Given data:
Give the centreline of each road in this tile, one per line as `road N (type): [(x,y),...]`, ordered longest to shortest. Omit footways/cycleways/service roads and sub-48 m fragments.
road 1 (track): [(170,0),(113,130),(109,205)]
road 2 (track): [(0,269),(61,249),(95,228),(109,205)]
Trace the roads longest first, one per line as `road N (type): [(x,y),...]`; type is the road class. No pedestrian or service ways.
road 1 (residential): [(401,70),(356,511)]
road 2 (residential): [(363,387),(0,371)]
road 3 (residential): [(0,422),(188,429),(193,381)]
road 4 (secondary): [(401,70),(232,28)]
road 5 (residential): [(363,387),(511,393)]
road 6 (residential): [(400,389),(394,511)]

Aim of the exercise:
Quote every row above verbatim, line for line, with nothing left out or changed.

Solution to the exercise:
Give the centreline of each road in this tile, one per line as `road N (type): [(x,y),...]`, ordered longest to shortest. Omit footways/cycleways/service roads and sub-48 m fragments.
road 1 (track): [(170,0),(113,130),(109,205)]
road 2 (track): [(0,269),(61,249),(95,228),(109,205)]
Trace the roads longest first, one per line as `road N (type): [(x,y),...]`; type is the road class. No pedestrian or service ways.
road 1 (residential): [(401,70),(356,511)]
road 2 (residential): [(363,387),(0,371)]
road 3 (residential): [(0,422),(188,429),(193,381)]
road 4 (secondary): [(401,70),(232,28)]
road 5 (residential): [(363,387),(511,393)]
road 6 (residential): [(400,389),(394,511)]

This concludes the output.